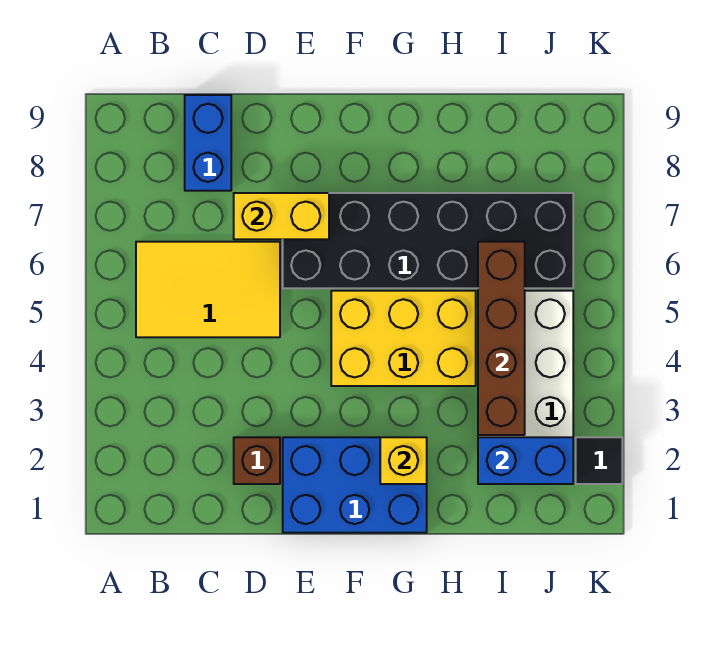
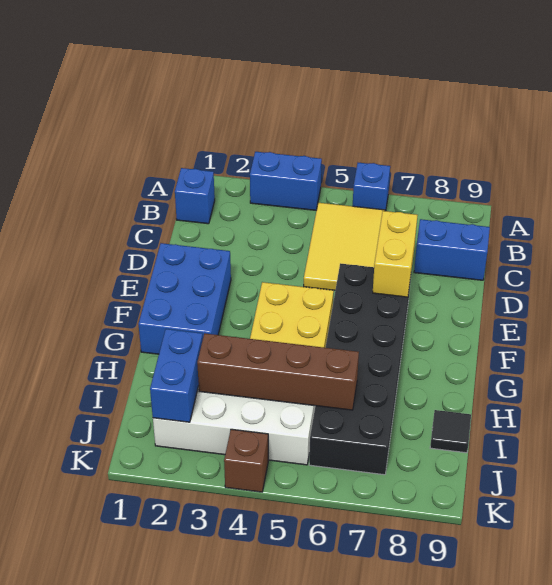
none -> blue brick A3:A4 level 1
none -> blue brick A6 level 1
none -> blue brick B1 level 1
brown brick D2 level 1 -> brown brick K4 level 1
yellow brick G2 level 2 -> none
black tile K2 level 1 -> black tile I9 level 1

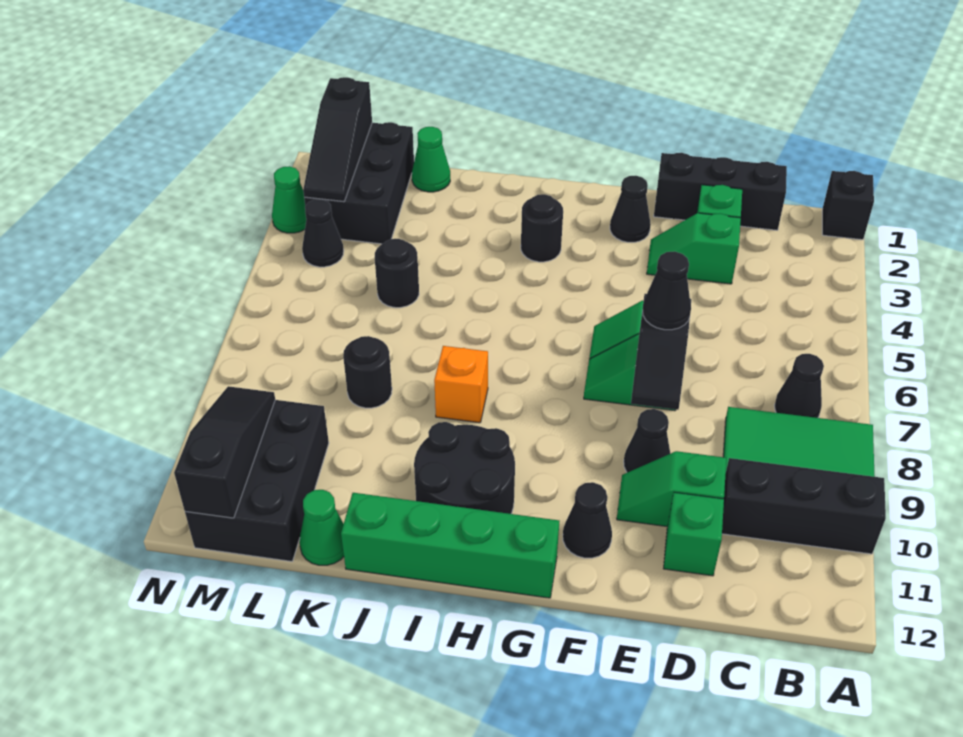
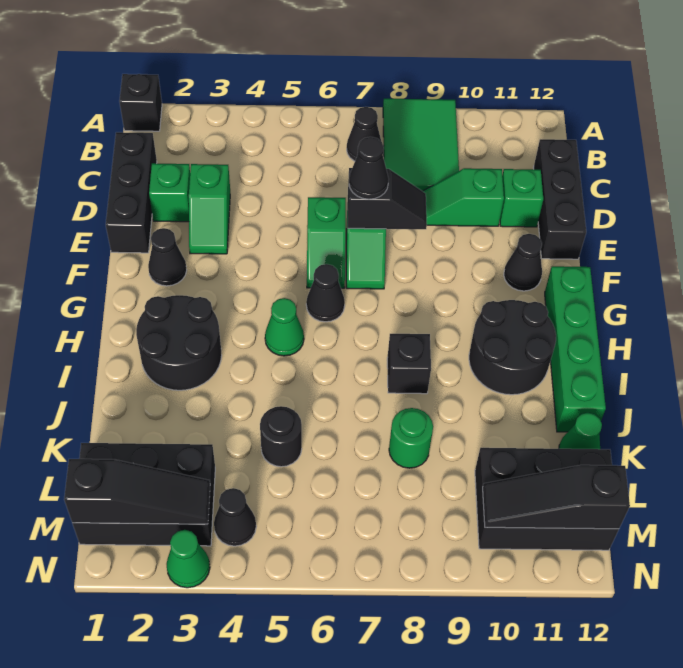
black brick A10:C10 level 1 -> black brick C12:E12 level 1
green slope D10:E10 level 1 top D -> green slope D9:D10 level 1 top 10
black cone E9 level 1 -> black cone G6 level 1
black round brick H3 level 1 -> black round brick H2:I3 level 1
orange brick I8 level 1 -> black brick I8 level 1
green cone K1 level 1 -> green cone H5 level 1
black round brick K8 level 1 -> green round brick K8 level 1

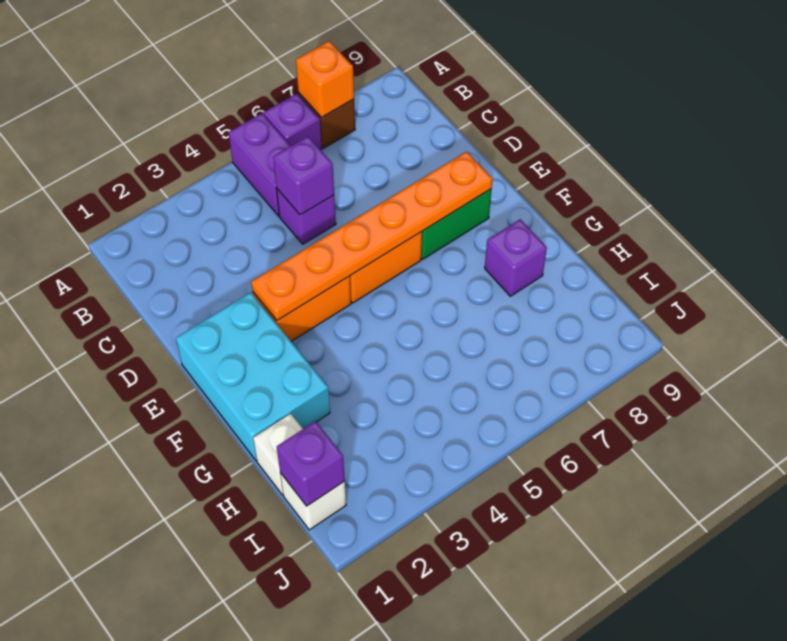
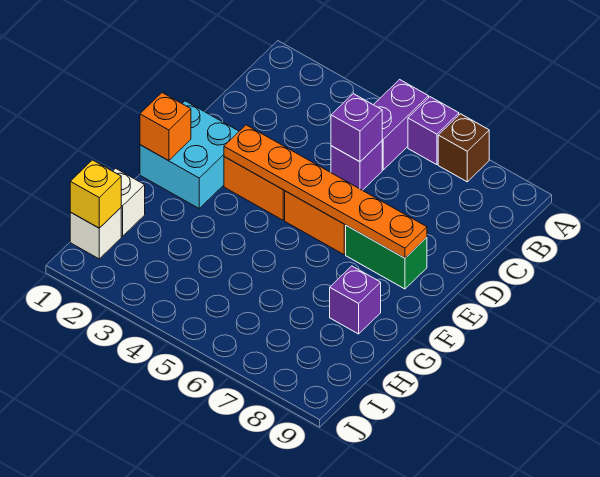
orange brick A7 level 2 -> orange brick F1 level 2
cyan brick E1:G2 level 1 -> cyan brick E1:F2 level 1
purple brick I1 level 2 -> yellow brick I1 level 2

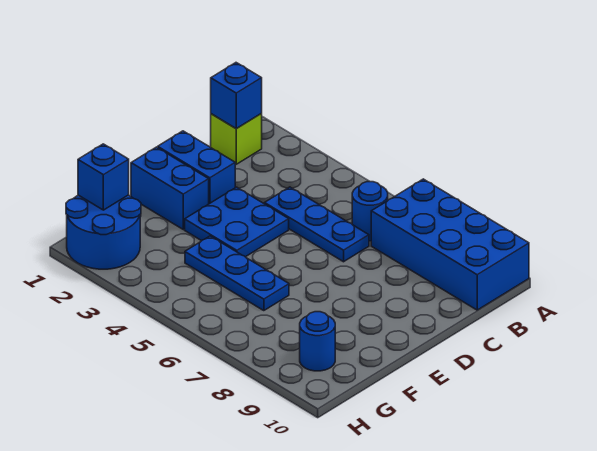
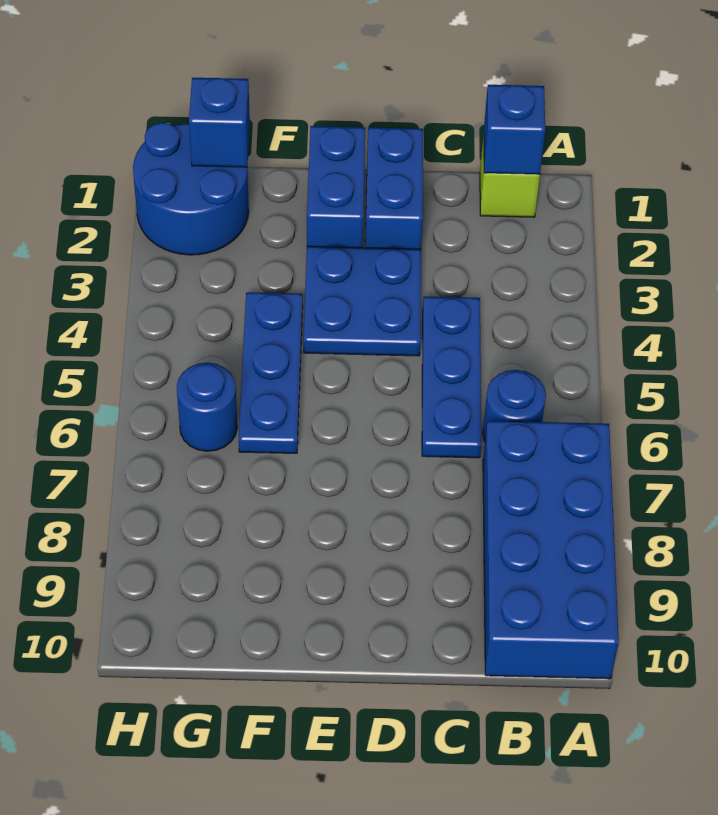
blue round brick G9 level 1 -> blue round brick G6 level 1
##########
WORK INSTRUCTIONS: Please repeat the records above exactly, leaving every picture out.

OUTPUT FOR THIS EXERCISE:
none -> blue brick A3:A4 level 1
none -> blue brick A6 level 1
none -> blue brick B1 level 1
brown brick D2 level 1 -> brown brick K4 level 1
yellow brick G2 level 2 -> none
black tile K2 level 1 -> black tile I9 level 1

black brick A10:C10 level 1 -> black brick C12:E12 level 1
green slope D10:E10 level 1 top D -> green slope D9:D10 level 1 top 10
black cone E9 level 1 -> black cone G6 level 1
black round brick H3 level 1 -> black round brick H2:I3 level 1
orange brick I8 level 1 -> black brick I8 level 1
green cone K1 level 1 -> green cone H5 level 1
black round brick K8 level 1 -> green round brick K8 level 1

orange brick A7 level 2 -> orange brick F1 level 2
cyan brick E1:G2 level 1 -> cyan brick E1:F2 level 1
purple brick I1 level 2 -> yellow brick I1 level 2

blue round brick G9 level 1 -> blue round brick G6 level 1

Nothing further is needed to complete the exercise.